About this task: Everything in the listing must be transcribed exactly, from the first line to the last.

Data for this exercise:

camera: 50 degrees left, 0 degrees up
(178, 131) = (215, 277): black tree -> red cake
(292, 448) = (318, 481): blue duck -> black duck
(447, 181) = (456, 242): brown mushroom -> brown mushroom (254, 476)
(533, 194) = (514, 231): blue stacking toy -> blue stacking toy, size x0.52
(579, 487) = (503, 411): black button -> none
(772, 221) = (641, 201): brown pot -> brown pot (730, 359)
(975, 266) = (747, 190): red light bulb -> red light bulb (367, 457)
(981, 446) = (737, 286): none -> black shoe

Solution for this problem:
camera: 50 degrees left, 0 degrees up
(178, 131) = (215, 277): black tree -> red cake
(292, 448) = (318, 481): blue duck -> black duck
(447, 181) = (456, 242): brown mushroom -> brown mushroom (254, 476)
(533, 194) = (514, 231): blue stacking toy -> blue stacking toy, size x0.52
(579, 487) = (503, 411): black button -> none
(772, 221) = (641, 201): brown pot -> brown pot (730, 359)
(975, 266) = (747, 190): red light bulb -> red light bulb (367, 457)
(981, 446) = (737, 286): none -> black shoe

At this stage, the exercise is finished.